» **SUPPLIED MATERIAL**
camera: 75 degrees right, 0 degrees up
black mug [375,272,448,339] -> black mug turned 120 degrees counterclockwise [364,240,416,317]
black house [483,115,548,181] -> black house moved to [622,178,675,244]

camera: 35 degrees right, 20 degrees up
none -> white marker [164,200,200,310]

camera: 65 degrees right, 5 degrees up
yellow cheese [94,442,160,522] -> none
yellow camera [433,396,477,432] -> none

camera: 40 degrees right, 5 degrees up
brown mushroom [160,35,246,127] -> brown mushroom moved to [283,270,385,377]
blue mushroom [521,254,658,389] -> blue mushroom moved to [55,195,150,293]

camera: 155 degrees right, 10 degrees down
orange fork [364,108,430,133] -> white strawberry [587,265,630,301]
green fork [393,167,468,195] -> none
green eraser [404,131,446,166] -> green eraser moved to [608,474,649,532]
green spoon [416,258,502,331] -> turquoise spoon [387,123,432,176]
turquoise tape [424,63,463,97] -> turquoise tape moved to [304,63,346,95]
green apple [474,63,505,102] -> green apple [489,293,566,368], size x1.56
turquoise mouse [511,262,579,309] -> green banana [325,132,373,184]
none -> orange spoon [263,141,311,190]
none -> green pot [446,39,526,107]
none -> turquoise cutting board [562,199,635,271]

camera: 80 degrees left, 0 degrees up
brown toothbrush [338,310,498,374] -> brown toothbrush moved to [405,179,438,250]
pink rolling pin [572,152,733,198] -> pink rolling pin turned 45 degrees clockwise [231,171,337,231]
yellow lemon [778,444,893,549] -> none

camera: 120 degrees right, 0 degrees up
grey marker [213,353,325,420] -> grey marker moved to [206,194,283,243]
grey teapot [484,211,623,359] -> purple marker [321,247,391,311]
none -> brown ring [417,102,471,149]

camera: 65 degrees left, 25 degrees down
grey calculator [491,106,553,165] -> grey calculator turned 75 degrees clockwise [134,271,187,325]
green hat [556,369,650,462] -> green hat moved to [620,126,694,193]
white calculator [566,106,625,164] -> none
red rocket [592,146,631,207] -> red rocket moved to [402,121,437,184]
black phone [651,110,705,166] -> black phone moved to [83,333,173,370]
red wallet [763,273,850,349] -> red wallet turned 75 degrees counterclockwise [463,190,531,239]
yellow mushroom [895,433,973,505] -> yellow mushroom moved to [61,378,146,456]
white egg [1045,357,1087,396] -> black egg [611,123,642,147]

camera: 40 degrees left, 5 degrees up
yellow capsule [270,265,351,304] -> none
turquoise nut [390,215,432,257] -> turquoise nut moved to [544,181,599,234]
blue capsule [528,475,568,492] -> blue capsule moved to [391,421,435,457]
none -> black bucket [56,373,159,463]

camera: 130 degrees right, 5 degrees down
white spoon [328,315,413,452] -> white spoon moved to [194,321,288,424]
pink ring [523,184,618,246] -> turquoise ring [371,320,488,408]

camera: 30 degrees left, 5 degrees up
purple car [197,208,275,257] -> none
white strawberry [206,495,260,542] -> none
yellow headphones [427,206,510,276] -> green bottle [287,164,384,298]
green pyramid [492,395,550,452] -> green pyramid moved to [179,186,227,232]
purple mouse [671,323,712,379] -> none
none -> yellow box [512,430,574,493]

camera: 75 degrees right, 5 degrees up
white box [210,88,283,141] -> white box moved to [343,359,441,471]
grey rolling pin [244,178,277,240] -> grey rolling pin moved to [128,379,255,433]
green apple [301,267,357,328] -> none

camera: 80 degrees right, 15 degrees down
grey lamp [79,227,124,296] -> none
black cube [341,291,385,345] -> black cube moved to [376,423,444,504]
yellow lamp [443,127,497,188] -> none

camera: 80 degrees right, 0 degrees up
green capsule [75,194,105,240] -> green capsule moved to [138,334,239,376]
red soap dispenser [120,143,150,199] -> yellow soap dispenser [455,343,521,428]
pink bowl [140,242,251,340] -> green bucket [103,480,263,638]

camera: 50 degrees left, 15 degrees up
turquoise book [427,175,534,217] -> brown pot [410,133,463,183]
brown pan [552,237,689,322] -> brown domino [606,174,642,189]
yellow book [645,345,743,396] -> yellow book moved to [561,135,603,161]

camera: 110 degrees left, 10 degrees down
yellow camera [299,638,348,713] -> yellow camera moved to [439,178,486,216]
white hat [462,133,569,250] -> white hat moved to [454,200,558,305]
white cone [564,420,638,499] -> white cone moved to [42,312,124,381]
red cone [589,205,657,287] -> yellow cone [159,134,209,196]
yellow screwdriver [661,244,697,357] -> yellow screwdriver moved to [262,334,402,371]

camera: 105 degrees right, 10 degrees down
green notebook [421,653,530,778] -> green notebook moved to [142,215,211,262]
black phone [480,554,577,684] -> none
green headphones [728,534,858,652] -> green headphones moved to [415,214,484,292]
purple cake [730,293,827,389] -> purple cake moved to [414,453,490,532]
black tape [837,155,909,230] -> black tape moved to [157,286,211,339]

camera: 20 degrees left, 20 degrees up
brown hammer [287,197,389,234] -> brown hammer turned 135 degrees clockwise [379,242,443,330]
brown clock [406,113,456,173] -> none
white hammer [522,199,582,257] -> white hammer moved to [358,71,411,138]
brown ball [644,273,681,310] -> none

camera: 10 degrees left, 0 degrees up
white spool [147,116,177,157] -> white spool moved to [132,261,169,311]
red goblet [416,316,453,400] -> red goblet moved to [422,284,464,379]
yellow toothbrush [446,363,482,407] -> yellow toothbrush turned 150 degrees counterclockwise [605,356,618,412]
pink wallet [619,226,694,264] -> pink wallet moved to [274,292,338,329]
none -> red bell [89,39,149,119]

» **PROBLEM STATEMENT**
The listing above is to be reproduced without a single change.

» **RESULT OF THE TASK**
camera: 75 degrees right, 0 degrees up
black mug [375,272,448,339] -> black mug turned 120 degrees counterclockwise [364,240,416,317]
black house [483,115,548,181] -> black house moved to [622,178,675,244]

camera: 35 degrees right, 20 degrees up
none -> white marker [164,200,200,310]

camera: 65 degrees right, 5 degrees up
yellow cheese [94,442,160,522] -> none
yellow camera [433,396,477,432] -> none

camera: 40 degrees right, 5 degrees up
brown mushroom [160,35,246,127] -> brown mushroom moved to [283,270,385,377]
blue mushroom [521,254,658,389] -> blue mushroom moved to [55,195,150,293]

camera: 155 degrees right, 10 degrees down
orange fork [364,108,430,133] -> white strawberry [587,265,630,301]
green fork [393,167,468,195] -> none
green eraser [404,131,446,166] -> green eraser moved to [608,474,649,532]
green spoon [416,258,502,331] -> turquoise spoon [387,123,432,176]
turquoise tape [424,63,463,97] -> turquoise tape moved to [304,63,346,95]
green apple [474,63,505,102] -> green apple [489,293,566,368], size x1.56
turquoise mouse [511,262,579,309] -> green banana [325,132,373,184]
none -> orange spoon [263,141,311,190]
none -> green pot [446,39,526,107]
none -> turquoise cutting board [562,199,635,271]

camera: 80 degrees left, 0 degrees up
brown toothbrush [338,310,498,374] -> brown toothbrush moved to [405,179,438,250]
pink rolling pin [572,152,733,198] -> pink rolling pin turned 45 degrees clockwise [231,171,337,231]
yellow lemon [778,444,893,549] -> none

camera: 120 degrees right, 0 degrees up
grey marker [213,353,325,420] -> grey marker moved to [206,194,283,243]
grey teapot [484,211,623,359] -> purple marker [321,247,391,311]
none -> brown ring [417,102,471,149]

camera: 65 degrees left, 25 degrees down
grey calculator [491,106,553,165] -> grey calculator turned 75 degrees clockwise [134,271,187,325]
green hat [556,369,650,462] -> green hat moved to [620,126,694,193]
white calculator [566,106,625,164] -> none
red rocket [592,146,631,207] -> red rocket moved to [402,121,437,184]
black phone [651,110,705,166] -> black phone moved to [83,333,173,370]
red wallet [763,273,850,349] -> red wallet turned 75 degrees counterclockwise [463,190,531,239]
yellow mushroom [895,433,973,505] -> yellow mushroom moved to [61,378,146,456]
white egg [1045,357,1087,396] -> black egg [611,123,642,147]

camera: 40 degrees left, 5 degrees up
yellow capsule [270,265,351,304] -> none
turquoise nut [390,215,432,257] -> turquoise nut moved to [544,181,599,234]
blue capsule [528,475,568,492] -> blue capsule moved to [391,421,435,457]
none -> black bucket [56,373,159,463]

camera: 130 degrees right, 5 degrees down
white spoon [328,315,413,452] -> white spoon moved to [194,321,288,424]
pink ring [523,184,618,246] -> turquoise ring [371,320,488,408]

camera: 30 degrees left, 5 degrees up
purple car [197,208,275,257] -> none
white strawberry [206,495,260,542] -> none
yellow headphones [427,206,510,276] -> green bottle [287,164,384,298]
green pyramid [492,395,550,452] -> green pyramid moved to [179,186,227,232]
purple mouse [671,323,712,379] -> none
none -> yellow box [512,430,574,493]

camera: 75 degrees right, 5 degrees up
white box [210,88,283,141] -> white box moved to [343,359,441,471]
grey rolling pin [244,178,277,240] -> grey rolling pin moved to [128,379,255,433]
green apple [301,267,357,328] -> none

camera: 80 degrees right, 15 degrees down
grey lamp [79,227,124,296] -> none
black cube [341,291,385,345] -> black cube moved to [376,423,444,504]
yellow lamp [443,127,497,188] -> none

camera: 80 degrees right, 0 degrees up
green capsule [75,194,105,240] -> green capsule moved to [138,334,239,376]
red soap dispenser [120,143,150,199] -> yellow soap dispenser [455,343,521,428]
pink bowl [140,242,251,340] -> green bucket [103,480,263,638]

camera: 50 degrees left, 15 degrees up
turquoise book [427,175,534,217] -> brown pot [410,133,463,183]
brown pan [552,237,689,322] -> brown domino [606,174,642,189]
yellow book [645,345,743,396] -> yellow book moved to [561,135,603,161]

camera: 110 degrees left, 10 degrees down
yellow camera [299,638,348,713] -> yellow camera moved to [439,178,486,216]
white hat [462,133,569,250] -> white hat moved to [454,200,558,305]
white cone [564,420,638,499] -> white cone moved to [42,312,124,381]
red cone [589,205,657,287] -> yellow cone [159,134,209,196]
yellow screwdriver [661,244,697,357] -> yellow screwdriver moved to [262,334,402,371]

camera: 105 degrees right, 10 degrees down
green notebook [421,653,530,778] -> green notebook moved to [142,215,211,262]
black phone [480,554,577,684] -> none
green headphones [728,534,858,652] -> green headphones moved to [415,214,484,292]
purple cake [730,293,827,389] -> purple cake moved to [414,453,490,532]
black tape [837,155,909,230] -> black tape moved to [157,286,211,339]

camera: 20 degrees left, 20 degrees up
brown hammer [287,197,389,234] -> brown hammer turned 135 degrees clockwise [379,242,443,330]
brown clock [406,113,456,173] -> none
white hammer [522,199,582,257] -> white hammer moved to [358,71,411,138]
brown ball [644,273,681,310] -> none

camera: 10 degrees left, 0 degrees up
white spool [147,116,177,157] -> white spool moved to [132,261,169,311]
red goblet [416,316,453,400] -> red goblet moved to [422,284,464,379]
yellow toothbrush [446,363,482,407] -> yellow toothbrush turned 150 degrees counterclockwise [605,356,618,412]
pink wallet [619,226,694,264] -> pink wallet moved to [274,292,338,329]
none -> red bell [89,39,149,119]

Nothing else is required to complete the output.